*STORED ROWS*:
• • • • • • •
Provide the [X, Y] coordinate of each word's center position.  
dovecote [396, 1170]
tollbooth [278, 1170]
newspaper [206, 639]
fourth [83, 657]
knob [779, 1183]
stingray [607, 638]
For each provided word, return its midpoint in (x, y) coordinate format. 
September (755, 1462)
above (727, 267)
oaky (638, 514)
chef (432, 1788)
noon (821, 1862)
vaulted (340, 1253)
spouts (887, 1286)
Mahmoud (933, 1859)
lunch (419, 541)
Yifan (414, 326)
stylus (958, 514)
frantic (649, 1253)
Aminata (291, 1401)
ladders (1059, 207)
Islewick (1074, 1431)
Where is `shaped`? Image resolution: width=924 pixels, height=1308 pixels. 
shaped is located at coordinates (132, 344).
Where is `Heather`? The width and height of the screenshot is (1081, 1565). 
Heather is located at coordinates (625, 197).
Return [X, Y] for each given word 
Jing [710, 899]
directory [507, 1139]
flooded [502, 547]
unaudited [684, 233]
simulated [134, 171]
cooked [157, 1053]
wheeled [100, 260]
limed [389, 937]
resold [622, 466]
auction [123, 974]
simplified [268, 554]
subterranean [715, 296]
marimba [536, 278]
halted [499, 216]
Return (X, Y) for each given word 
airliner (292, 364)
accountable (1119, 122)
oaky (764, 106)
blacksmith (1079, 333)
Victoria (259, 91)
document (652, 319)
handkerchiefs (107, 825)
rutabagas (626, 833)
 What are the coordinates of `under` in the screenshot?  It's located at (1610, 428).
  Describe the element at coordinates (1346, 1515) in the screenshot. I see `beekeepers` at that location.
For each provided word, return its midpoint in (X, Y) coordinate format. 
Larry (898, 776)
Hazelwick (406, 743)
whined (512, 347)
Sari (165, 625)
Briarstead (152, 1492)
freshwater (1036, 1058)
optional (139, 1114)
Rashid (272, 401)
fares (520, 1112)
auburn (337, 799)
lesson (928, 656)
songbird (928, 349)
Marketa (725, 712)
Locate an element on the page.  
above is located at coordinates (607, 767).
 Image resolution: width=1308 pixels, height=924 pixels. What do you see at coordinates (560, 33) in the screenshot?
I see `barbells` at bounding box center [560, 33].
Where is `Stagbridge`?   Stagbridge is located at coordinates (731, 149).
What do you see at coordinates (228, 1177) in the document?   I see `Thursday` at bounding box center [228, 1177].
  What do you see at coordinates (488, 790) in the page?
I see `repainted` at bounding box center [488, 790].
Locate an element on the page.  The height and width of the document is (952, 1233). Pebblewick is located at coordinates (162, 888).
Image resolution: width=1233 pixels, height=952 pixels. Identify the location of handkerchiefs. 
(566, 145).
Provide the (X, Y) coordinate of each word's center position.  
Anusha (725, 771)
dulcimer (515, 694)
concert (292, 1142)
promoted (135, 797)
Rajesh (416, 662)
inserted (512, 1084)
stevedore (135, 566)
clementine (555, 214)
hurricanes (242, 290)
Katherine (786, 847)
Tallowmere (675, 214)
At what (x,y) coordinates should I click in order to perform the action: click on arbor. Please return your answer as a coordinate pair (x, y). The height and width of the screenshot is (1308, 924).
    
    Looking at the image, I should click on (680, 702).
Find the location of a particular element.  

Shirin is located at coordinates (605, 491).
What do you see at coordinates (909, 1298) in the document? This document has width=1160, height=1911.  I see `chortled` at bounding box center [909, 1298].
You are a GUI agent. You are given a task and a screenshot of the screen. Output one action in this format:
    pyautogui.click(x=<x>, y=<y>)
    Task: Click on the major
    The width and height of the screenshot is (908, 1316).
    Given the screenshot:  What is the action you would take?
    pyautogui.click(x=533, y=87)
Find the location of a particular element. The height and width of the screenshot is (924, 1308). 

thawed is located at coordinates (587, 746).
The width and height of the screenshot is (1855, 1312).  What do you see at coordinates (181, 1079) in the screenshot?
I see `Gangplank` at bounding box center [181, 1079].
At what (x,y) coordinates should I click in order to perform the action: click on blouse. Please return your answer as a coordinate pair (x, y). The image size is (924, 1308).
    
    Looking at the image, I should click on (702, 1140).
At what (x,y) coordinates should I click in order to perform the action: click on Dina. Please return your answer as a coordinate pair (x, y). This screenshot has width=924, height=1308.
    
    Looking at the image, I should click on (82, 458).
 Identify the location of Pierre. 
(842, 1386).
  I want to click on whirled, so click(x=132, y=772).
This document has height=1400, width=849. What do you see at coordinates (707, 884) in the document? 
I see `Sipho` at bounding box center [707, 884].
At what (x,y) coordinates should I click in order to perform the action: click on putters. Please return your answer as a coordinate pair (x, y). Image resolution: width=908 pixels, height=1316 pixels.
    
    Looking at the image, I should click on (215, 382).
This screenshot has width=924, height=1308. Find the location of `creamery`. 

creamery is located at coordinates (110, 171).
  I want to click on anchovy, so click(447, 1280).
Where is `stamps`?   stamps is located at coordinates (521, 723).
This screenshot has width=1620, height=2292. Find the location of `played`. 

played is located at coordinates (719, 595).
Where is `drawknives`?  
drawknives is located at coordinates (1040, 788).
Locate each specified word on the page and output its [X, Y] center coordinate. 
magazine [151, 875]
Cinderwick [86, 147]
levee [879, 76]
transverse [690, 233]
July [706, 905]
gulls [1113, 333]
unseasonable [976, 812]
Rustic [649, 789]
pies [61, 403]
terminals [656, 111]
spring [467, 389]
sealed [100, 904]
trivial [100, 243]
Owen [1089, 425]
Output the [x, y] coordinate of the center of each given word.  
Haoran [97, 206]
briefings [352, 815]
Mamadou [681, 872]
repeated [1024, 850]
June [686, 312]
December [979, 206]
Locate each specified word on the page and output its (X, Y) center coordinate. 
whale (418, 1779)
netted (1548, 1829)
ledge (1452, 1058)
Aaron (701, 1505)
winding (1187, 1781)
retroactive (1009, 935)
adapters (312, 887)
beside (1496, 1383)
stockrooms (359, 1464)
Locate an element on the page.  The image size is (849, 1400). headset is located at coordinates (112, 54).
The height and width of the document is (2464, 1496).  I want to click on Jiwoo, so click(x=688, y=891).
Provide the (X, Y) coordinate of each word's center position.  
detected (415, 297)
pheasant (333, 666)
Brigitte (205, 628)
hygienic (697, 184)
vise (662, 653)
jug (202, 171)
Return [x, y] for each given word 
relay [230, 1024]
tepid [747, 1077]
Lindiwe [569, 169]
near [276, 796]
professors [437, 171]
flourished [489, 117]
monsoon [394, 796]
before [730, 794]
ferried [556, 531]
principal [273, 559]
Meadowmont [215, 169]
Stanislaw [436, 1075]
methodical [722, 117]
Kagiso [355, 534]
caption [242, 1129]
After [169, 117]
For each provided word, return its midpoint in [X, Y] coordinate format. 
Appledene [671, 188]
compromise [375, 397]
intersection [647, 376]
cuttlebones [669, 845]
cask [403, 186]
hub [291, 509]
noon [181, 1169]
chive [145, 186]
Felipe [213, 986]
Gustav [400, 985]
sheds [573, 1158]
• • • • • • •
*WORK TO COMPLETE*: Render the data above as a Markdown table with one row per line, leaving out blank lines. Use the columns Row and Line, with Row holding the line's number.

*RESULT BELOW*:
| Row | Line |
|---|---|
| 1 | Provide the [X, Y] coordinate of each word's center position.   |
| 2 | dovecote [396, 1170] |
| 3 | tollbooth [278, 1170] |
| 4 | newspaper [206, 639] |
| 5 | fourth [83, 657] |
| 6 | knob [779, 1183] |
| 7 | stingray [607, 638] |
| 8 | For each provided word, return its midpoint in (x, y) coordinate format.  |
| 9 | September (755, 1462) |
| 10 | above (727, 267) |
| 11 | oaky (638, 514) |
| 12 | chef (432, 1788) |
| 13 | noon (821, 1862) |
| 14 | vaulted (340, 1253) |
| 15 | spouts (887, 1286) |
| 16 | Mahmoud (933, 1859) |
| 17 | lunch (419, 541) |
| 18 | Yifan (414, 326) |
| 19 | stylus (958, 514) |
| 20 | frantic (649, 1253) |
| 21 | Aminata (291, 1401) |
| 22 | ladders (1059, 207) |
| 23 | Islewick (1074, 1431) |
| 24 | Where is `shaped`? Image resolution: width=924 pixels, height=1308 pixels.  |
| 25 | shaped is located at coordinates (132, 344). |
| 26 | Where is `Heather`? The width and height of the screenshot is (1081, 1565).  |
| 27 | Heather is located at coordinates (625, 197). |
| 28 | Return [X, Y] for each given word  |
| 29 | Jing [710, 899] |
| 30 | directory [507, 1139] |
| 31 | flooded [502, 547] |
| 32 | unaudited [684, 233] |
| 33 | simulated [134, 171] |
| 34 | cooked [157, 1053] |
| 35 | wheeled [100, 260] |
| 36 | limed [389, 937] |
| 37 | resold [622, 466] |
| 38 | auction [123, 974] |
| 39 | simplified [268, 554] |
| 40 | subterranean [715, 296] |
| 41 | marimba [536, 278] |
| 42 | halted [499, 216] |
| 43 | Return (X, Y) for each given word  |
| 44 | airliner (292, 364) |
| 45 | accountable (1119, 122) |
| 46 | oaky (764, 106) |
| 47 | blacksmith (1079, 333) |
| 48 | Victoria (259, 91) |
| 49 | document (652, 319) |
| 50 | handkerchiefs (107, 825) |
| 51 | rutabagas (626, 833) |
| 52 |  What are the coordinates of `under` in the screenshot?  It's located at (1610, 428). |
| 53 |   Describe the element at coordinates (1346, 1515) in the screenshot. I see `beekeepers` at that location. |
| 54 | For each provided word, return its midpoint in (X, Y) coordinate format.  |
| 55 | Larry (898, 776) |
| 56 | Hazelwick (406, 743) |
| 57 | whined (512, 347) |
| 58 | Sari (165, 625) |
| 59 | Briarstead (152, 1492) |
| 60 | freshwater (1036, 1058) |
| 61 | optional (139, 1114) |
| 62 | Rashid (272, 401) |
| 63 | fares (520, 1112) |
| 64 | auburn (337, 799) |
| 65 | lesson (928, 656) |
| 66 | songbird (928, 349) |
| 67 | Marketa (725, 712) |
| 68 | Locate an element on the page.   |
| 69 | above is located at coordinates (607, 767). |
| 70 |  Image resolution: width=1308 pixels, height=924 pixels. What do you see at coordinates (560, 33) in the screenshot? |
| 71 | I see `barbells` at bounding box center [560, 33]. |
| 72 | Where is `Stagbridge`?   Stagbridge is located at coordinates (731, 149). |
| 73 | What do you see at coordinates (228, 1177) in the document?   I see `Thursday` at bounding box center [228, 1177]. |
| 74 |   What do you see at coordinates (488, 790) in the page? |
| 75 | I see `repainted` at bounding box center [488, 790]. |
| 76 | Locate an element on the page.  The height and width of the document is (952, 1233). Pebblewick is located at coordinates (162, 888). |
| 77 | Image resolution: width=1233 pixels, height=952 pixels. Identify the location of handkerchiefs.  |
| 78 | (566, 145). |
| 79 | Provide the (X, Y) coordinate of each word's center position.   |
| 80 | Anusha (725, 771) |
| 81 | dulcimer (515, 694) |
| 82 | concert (292, 1142) |
| 83 | promoted (135, 797) |
| 84 | Rajesh (416, 662) |
| 85 | inserted (512, 1084) |
| 86 | stevedore (135, 566) |
| 87 | clementine (555, 214) |
| 88 | hurricanes (242, 290) |
| 89 | Katherine (786, 847) |
| 90 | Tallowmere (675, 214) |
| 91 | At what (x,y) coordinates should I click in order to perform the action: click on arbor. Please return your answer as a coordinate pair (x, y). The height and width of the screenshot is (1308, 924). |
| 92 |     Looking at the image, I should click on (680, 702). |
| 93 | Find the location of a particular element.   |
| 94 | Shirin is located at coordinates (605, 491). |
| 95 | What do you see at coordinates (909, 1298) in the document? This document has width=1160, height=1911.  I see `chortled` at bounding box center [909, 1298]. |
| 96 | You are a GUI agent. You are given a task and a screenshot of the screen. Output one action in this format: |
| 97 |     pyautogui.click(x=<x>, y=<y>) |
| 98 |     Task: Click on the major |
| 99 |     The width and height of the screenshot is (908, 1316). |
| 100 |     Given the screenshot:  What is the action you would take? |
| 101 |     pyautogui.click(x=533, y=87) |
| 102 | Find the location of a particular element. The height and width of the screenshot is (924, 1308).  |
| 103 | thawed is located at coordinates (587, 746). |
| 104 | The width and height of the screenshot is (1855, 1312).  What do you see at coordinates (181, 1079) in the screenshot? |
| 105 | I see `Gangplank` at bounding box center [181, 1079]. |
| 106 | At what (x,y) coordinates should I click in order to perform the action: click on blouse. Please return your answer as a coordinate pair (x, y). The image size is (924, 1308). |
| 107 |     Looking at the image, I should click on (702, 1140). |
| 108 | At what (x,y) coordinates should I click in order to perform the action: click on Dina. Please return your answer as a coordinate pair (x, y). This screenshot has width=924, height=1308. |
| 109 |     Looking at the image, I should click on (82, 458). |
| 110 |  Identify the location of Pierre.  |
| 111 | (842, 1386). |
| 112 |   I want to click on whirled, so click(x=132, y=772). |
| 113 | This document has height=1400, width=849. What do you see at coordinates (707, 884) in the document?  |
| 114 | I see `Sipho` at bounding box center [707, 884]. |
| 115 | At what (x,y) coordinates should I click in order to perform the action: click on putters. Please return your answer as a coordinate pair (x, y). Image resolution: width=908 pixels, height=1316 pixels. |
| 116 |     Looking at the image, I should click on (215, 382). |
| 117 | This screenshot has width=924, height=1308. Find the location of `creamery`.  |
| 118 | creamery is located at coordinates (110, 171). |
| 119 |   I want to click on anchovy, so click(447, 1280). |
| 120 | Where is `stamps`?   stamps is located at coordinates (521, 723). |
| 121 | This screenshot has width=1620, height=2292. Find the location of `played`.  |
| 122 | played is located at coordinates (719, 595). |
| 123 | Where is `drawknives`?   |
| 124 | drawknives is located at coordinates (1040, 788). |
| 125 | Locate each specified word on the page and output its [X, Y] center coordinate.  |
| 126 | magazine [151, 875] |
| 127 | Cinderwick [86, 147] |
| 128 | levee [879, 76] |
| 129 | transverse [690, 233] |
| 130 | July [706, 905] |
| 131 | gulls [1113, 333] |
| 132 | unseasonable [976, 812] |
| 133 | Rustic [649, 789] |
| 134 | pies [61, 403] |
| 135 | terminals [656, 111] |
| 136 | spring [467, 389] |
| 137 | sealed [100, 904] |
| 138 | trivial [100, 243] |
| 139 | Owen [1089, 425] |
| 140 | Output the [x, y] coordinate of the center of each given word.   |
| 141 | Haoran [97, 206] |
| 142 | briefings [352, 815] |
| 143 | Mamadou [681, 872] |
| 144 | repeated [1024, 850] |
| 145 | June [686, 312] |
| 146 | December [979, 206] |
| 147 | Locate each specified word on the page and output its (X, Y) center coordinate.  |
| 148 | whale (418, 1779) |
| 149 | netted (1548, 1829) |
| 150 | ledge (1452, 1058) |
| 151 | Aaron (701, 1505) |
| 152 | winding (1187, 1781) |
| 153 | retroactive (1009, 935) |
| 154 | adapters (312, 887) |
| 155 | beside (1496, 1383) |
| 156 | stockrooms (359, 1464) |
| 157 | Locate an element on the page.  The image size is (849, 1400). headset is located at coordinates (112, 54). |
| 158 | The height and width of the document is (2464, 1496).  I want to click on Jiwoo, so click(x=688, y=891). |
| 159 | Provide the (X, Y) coordinate of each word's center position.   |
| 160 | detected (415, 297) |
| 161 | pheasant (333, 666) |
| 162 | Brigitte (205, 628) |
| 163 | hygienic (697, 184) |
| 164 | vise (662, 653) |
| 165 | jug (202, 171) |
| 166 | Return [x, y] for each given word  |
| 167 | relay [230, 1024] |
| 168 | tepid [747, 1077] |
| 169 | Lindiwe [569, 169] |
| 170 | near [276, 796] |
| 171 | professors [437, 171] |
| 172 | flourished [489, 117] |
| 173 | monsoon [394, 796] |
| 174 | before [730, 794] |
| 175 | ferried [556, 531] |
| 176 | principal [273, 559] |
| 177 | Meadowmont [215, 169] |
| 178 | Stanislaw [436, 1075] |
| 179 | methodical [722, 117] |
| 180 | Kagiso [355, 534] |
| 181 | caption [242, 1129] |
| 182 | After [169, 117] |
| 183 | For each provided word, return its midpoint in [X, Y] coordinate format.  |
| 184 | Appledene [671, 188] |
| 185 | compromise [375, 397] |
| 186 | intersection [647, 376] |
| 187 | cuttlebones [669, 845] |
| 188 | cask [403, 186] |
| 189 | hub [291, 509] |
| 190 | noon [181, 1169] |
| 191 | chive [145, 186] |
| 192 | Felipe [213, 986] |
| 193 | Gustav [400, 985] |
| 194 | sheds [573, 1158] |